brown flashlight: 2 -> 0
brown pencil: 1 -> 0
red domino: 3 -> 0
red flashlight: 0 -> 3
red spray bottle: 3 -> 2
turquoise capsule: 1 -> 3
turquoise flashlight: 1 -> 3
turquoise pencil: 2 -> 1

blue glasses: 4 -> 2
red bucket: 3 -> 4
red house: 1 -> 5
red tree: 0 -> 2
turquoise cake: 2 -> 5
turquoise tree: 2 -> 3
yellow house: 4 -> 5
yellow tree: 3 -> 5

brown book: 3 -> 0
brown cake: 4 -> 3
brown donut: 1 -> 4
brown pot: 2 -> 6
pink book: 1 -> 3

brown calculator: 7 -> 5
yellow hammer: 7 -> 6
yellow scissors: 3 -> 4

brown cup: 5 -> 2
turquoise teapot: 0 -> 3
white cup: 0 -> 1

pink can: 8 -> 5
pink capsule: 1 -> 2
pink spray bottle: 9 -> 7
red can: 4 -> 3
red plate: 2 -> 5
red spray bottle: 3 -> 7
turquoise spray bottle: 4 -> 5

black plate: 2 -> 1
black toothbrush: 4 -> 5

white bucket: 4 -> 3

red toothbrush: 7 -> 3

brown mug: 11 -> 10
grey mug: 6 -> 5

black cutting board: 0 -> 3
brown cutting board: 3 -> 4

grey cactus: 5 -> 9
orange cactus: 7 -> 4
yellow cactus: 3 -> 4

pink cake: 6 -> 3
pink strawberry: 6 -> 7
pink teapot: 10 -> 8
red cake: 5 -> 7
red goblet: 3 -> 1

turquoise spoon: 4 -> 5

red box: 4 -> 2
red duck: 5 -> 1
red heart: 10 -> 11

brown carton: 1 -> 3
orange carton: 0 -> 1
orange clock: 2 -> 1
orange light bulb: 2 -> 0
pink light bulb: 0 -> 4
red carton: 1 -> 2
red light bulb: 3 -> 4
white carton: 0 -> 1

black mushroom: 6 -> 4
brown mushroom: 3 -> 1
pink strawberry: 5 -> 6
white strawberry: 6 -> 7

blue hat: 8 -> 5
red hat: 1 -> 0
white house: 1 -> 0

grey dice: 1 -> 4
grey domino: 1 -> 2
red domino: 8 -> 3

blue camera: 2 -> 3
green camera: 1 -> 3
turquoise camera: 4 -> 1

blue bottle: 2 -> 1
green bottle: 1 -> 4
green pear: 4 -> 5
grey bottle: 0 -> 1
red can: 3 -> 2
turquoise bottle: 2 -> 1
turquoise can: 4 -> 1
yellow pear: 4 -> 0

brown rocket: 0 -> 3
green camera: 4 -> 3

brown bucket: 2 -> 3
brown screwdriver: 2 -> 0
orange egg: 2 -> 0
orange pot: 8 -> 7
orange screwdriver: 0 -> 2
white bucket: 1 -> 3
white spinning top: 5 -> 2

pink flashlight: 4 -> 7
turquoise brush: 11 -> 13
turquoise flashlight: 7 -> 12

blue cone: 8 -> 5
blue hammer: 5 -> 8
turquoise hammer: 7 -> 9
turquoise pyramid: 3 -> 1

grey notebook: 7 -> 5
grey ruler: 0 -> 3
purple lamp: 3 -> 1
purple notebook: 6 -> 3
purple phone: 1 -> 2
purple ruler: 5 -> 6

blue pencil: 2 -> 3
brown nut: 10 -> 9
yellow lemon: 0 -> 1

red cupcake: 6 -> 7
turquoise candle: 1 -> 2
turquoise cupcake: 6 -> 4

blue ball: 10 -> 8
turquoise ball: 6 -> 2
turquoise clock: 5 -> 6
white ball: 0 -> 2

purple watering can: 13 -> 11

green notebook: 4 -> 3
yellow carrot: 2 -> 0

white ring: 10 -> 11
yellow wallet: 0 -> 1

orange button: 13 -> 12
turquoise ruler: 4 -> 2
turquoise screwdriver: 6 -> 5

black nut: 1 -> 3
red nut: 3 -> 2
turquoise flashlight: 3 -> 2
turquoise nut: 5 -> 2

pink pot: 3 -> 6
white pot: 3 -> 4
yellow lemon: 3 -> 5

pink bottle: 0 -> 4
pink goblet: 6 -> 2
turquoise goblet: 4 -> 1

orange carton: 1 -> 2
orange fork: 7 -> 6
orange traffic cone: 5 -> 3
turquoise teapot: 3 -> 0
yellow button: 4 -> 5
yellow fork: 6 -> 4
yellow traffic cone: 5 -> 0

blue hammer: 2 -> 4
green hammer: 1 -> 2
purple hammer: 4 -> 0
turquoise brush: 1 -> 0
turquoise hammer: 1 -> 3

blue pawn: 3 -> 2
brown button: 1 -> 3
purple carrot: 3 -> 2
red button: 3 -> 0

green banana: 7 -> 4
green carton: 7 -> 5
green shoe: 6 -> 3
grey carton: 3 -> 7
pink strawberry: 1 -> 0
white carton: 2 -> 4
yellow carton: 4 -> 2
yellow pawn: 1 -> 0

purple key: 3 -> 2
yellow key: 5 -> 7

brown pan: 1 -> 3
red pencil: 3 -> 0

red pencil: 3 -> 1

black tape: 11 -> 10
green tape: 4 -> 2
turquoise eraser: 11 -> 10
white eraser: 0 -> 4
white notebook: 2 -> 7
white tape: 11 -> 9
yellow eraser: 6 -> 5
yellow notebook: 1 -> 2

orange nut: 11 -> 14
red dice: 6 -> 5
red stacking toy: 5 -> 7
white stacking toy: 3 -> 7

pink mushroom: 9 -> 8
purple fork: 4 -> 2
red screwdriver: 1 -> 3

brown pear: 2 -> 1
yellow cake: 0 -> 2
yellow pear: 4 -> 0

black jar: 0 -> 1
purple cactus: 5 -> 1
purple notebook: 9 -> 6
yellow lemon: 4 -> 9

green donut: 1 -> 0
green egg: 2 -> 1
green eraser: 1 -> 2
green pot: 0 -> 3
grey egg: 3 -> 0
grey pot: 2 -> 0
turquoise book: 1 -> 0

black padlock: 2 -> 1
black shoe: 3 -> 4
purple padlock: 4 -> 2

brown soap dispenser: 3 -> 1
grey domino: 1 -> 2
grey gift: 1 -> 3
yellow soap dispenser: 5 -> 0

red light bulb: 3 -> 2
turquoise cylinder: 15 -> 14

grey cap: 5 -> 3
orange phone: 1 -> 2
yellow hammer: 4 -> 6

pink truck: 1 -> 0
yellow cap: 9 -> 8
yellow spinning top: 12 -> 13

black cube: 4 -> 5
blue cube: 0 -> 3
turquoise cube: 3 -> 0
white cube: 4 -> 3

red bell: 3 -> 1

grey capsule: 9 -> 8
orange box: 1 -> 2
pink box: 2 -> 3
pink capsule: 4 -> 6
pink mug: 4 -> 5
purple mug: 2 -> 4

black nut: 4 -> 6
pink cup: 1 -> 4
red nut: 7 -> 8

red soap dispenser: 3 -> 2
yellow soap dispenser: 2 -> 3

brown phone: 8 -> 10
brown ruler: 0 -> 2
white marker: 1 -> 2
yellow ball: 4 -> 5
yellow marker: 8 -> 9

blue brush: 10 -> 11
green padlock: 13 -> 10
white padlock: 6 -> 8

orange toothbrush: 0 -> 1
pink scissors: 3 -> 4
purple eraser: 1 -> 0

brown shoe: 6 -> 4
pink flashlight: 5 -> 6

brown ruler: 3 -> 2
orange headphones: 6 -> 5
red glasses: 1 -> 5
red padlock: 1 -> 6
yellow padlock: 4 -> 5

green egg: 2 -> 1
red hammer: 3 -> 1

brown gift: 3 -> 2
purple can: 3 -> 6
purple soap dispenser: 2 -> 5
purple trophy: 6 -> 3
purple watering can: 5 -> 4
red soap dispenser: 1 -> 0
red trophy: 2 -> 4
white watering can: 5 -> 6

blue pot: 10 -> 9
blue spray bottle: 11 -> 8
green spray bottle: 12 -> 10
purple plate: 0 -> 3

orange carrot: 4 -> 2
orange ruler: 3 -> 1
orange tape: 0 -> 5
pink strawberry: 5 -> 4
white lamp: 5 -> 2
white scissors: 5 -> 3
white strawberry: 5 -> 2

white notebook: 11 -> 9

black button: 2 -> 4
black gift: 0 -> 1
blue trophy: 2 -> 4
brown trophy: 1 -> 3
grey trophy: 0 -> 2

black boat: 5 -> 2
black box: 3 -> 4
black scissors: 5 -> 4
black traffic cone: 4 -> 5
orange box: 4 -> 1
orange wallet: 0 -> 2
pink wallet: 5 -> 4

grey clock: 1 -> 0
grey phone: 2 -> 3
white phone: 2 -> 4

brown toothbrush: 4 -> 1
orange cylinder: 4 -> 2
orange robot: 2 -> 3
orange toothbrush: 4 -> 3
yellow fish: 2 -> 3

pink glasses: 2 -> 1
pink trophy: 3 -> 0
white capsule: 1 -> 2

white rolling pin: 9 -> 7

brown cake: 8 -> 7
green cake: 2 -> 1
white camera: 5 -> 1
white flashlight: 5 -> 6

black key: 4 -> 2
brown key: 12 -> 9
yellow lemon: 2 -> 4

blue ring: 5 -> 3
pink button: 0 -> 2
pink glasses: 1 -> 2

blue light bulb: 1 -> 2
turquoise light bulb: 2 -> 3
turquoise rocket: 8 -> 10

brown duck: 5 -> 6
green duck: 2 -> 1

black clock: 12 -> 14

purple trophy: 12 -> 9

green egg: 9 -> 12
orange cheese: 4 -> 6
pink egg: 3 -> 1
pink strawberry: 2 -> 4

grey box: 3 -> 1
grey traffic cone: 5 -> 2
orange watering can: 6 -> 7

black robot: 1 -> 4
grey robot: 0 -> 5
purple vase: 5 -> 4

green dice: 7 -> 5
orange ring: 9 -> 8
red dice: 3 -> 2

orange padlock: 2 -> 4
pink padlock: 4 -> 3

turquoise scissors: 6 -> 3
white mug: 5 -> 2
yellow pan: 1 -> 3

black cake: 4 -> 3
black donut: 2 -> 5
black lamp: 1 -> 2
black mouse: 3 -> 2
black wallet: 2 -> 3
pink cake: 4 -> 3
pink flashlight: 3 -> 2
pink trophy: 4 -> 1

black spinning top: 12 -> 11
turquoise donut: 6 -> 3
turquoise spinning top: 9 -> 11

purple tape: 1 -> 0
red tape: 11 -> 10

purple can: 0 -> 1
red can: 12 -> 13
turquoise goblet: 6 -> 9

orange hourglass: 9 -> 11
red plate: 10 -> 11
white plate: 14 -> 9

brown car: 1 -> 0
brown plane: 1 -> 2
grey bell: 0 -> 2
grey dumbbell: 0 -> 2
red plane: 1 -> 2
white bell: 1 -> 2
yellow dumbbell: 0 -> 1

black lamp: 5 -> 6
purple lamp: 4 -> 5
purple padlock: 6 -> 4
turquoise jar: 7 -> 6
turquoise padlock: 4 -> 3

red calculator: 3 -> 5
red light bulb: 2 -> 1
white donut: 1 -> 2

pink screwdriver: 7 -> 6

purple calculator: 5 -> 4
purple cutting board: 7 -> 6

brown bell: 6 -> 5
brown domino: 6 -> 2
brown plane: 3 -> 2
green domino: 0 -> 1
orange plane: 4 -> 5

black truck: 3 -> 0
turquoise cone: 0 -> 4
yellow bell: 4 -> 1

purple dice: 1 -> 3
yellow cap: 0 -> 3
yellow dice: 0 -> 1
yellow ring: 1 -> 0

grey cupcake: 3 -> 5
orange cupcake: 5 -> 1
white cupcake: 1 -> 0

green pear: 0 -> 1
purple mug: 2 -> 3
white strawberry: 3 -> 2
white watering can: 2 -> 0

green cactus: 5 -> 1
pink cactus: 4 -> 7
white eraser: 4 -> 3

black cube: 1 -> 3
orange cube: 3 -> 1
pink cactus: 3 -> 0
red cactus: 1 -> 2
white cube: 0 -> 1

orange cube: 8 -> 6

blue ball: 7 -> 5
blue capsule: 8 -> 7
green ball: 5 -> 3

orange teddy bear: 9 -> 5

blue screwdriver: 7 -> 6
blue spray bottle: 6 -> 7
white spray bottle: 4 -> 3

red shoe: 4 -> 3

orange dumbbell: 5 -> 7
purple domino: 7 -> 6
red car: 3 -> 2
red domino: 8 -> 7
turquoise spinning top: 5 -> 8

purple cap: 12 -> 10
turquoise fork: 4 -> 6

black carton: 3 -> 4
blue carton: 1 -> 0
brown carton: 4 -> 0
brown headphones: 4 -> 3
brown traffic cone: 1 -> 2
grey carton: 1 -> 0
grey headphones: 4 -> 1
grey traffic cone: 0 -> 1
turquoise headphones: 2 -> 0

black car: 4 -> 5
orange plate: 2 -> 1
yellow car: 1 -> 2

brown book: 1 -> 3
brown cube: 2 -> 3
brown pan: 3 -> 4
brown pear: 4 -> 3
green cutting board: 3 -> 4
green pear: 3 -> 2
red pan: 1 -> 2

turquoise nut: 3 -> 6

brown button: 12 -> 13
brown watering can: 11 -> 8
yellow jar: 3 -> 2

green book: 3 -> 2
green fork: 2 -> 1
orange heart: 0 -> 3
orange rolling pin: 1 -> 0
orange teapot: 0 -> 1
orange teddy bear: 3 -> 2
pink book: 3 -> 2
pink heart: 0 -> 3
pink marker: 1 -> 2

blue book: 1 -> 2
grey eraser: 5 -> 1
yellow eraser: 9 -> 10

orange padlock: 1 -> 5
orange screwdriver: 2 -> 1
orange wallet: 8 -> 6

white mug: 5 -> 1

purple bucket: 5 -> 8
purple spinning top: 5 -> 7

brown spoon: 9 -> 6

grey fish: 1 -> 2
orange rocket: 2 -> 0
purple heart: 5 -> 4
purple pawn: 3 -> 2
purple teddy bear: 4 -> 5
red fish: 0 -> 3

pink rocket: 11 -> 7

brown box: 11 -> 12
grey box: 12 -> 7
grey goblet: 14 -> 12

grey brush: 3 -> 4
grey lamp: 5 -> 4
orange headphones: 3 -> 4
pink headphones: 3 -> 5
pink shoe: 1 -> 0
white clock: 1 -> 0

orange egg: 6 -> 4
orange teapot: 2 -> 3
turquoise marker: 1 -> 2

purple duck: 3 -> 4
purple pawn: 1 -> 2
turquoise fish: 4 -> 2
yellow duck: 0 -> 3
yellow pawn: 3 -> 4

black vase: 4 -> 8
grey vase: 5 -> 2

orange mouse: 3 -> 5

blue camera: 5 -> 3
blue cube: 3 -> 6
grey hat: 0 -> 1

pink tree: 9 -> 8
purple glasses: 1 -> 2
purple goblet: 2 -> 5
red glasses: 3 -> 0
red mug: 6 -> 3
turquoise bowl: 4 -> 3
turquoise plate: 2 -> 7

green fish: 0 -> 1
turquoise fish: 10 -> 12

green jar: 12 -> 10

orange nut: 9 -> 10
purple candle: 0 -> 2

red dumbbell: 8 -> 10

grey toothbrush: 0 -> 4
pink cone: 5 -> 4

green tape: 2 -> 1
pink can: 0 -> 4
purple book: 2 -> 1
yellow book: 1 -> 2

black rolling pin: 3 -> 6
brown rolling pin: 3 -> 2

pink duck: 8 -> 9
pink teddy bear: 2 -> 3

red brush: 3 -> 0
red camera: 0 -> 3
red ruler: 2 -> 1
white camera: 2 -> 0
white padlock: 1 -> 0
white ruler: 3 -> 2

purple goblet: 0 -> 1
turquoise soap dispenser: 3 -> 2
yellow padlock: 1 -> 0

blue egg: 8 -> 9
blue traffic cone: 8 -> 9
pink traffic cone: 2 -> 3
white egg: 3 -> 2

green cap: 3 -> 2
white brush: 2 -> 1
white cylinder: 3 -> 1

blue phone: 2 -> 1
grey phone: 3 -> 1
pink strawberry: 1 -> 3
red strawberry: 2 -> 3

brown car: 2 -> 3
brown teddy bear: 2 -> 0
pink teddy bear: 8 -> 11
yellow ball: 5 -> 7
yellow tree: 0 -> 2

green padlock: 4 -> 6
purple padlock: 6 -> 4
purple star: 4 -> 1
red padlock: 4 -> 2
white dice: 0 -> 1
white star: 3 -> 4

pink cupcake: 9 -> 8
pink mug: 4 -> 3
________________
Among the records above, only the lines between the line holding "white tape: 11 -> 9" and the line holding "grey phone: 2 -> 3", inclusive, are to be output, exactly as written.

white tape: 11 -> 9
yellow eraser: 6 -> 5
yellow notebook: 1 -> 2

orange nut: 11 -> 14
red dice: 6 -> 5
red stacking toy: 5 -> 7
white stacking toy: 3 -> 7

pink mushroom: 9 -> 8
purple fork: 4 -> 2
red screwdriver: 1 -> 3

brown pear: 2 -> 1
yellow cake: 0 -> 2
yellow pear: 4 -> 0

black jar: 0 -> 1
purple cactus: 5 -> 1
purple notebook: 9 -> 6
yellow lemon: 4 -> 9

green donut: 1 -> 0
green egg: 2 -> 1
green eraser: 1 -> 2
green pot: 0 -> 3
grey egg: 3 -> 0
grey pot: 2 -> 0
turquoise book: 1 -> 0

black padlock: 2 -> 1
black shoe: 3 -> 4
purple padlock: 4 -> 2

brown soap dispenser: 3 -> 1
grey domino: 1 -> 2
grey gift: 1 -> 3
yellow soap dispenser: 5 -> 0

red light bulb: 3 -> 2
turquoise cylinder: 15 -> 14

grey cap: 5 -> 3
orange phone: 1 -> 2
yellow hammer: 4 -> 6

pink truck: 1 -> 0
yellow cap: 9 -> 8
yellow spinning top: 12 -> 13

black cube: 4 -> 5
blue cube: 0 -> 3
turquoise cube: 3 -> 0
white cube: 4 -> 3

red bell: 3 -> 1

grey capsule: 9 -> 8
orange box: 1 -> 2
pink box: 2 -> 3
pink capsule: 4 -> 6
pink mug: 4 -> 5
purple mug: 2 -> 4

black nut: 4 -> 6
pink cup: 1 -> 4
red nut: 7 -> 8

red soap dispenser: 3 -> 2
yellow soap dispenser: 2 -> 3

brown phone: 8 -> 10
brown ruler: 0 -> 2
white marker: 1 -> 2
yellow ball: 4 -> 5
yellow marker: 8 -> 9

blue brush: 10 -> 11
green padlock: 13 -> 10
white padlock: 6 -> 8

orange toothbrush: 0 -> 1
pink scissors: 3 -> 4
purple eraser: 1 -> 0

brown shoe: 6 -> 4
pink flashlight: 5 -> 6

brown ruler: 3 -> 2
orange headphones: 6 -> 5
red glasses: 1 -> 5
red padlock: 1 -> 6
yellow padlock: 4 -> 5

green egg: 2 -> 1
red hammer: 3 -> 1

brown gift: 3 -> 2
purple can: 3 -> 6
purple soap dispenser: 2 -> 5
purple trophy: 6 -> 3
purple watering can: 5 -> 4
red soap dispenser: 1 -> 0
red trophy: 2 -> 4
white watering can: 5 -> 6

blue pot: 10 -> 9
blue spray bottle: 11 -> 8
green spray bottle: 12 -> 10
purple plate: 0 -> 3

orange carrot: 4 -> 2
orange ruler: 3 -> 1
orange tape: 0 -> 5
pink strawberry: 5 -> 4
white lamp: 5 -> 2
white scissors: 5 -> 3
white strawberry: 5 -> 2

white notebook: 11 -> 9

black button: 2 -> 4
black gift: 0 -> 1
blue trophy: 2 -> 4
brown trophy: 1 -> 3
grey trophy: 0 -> 2

black boat: 5 -> 2
black box: 3 -> 4
black scissors: 5 -> 4
black traffic cone: 4 -> 5
orange box: 4 -> 1
orange wallet: 0 -> 2
pink wallet: 5 -> 4

grey clock: 1 -> 0
grey phone: 2 -> 3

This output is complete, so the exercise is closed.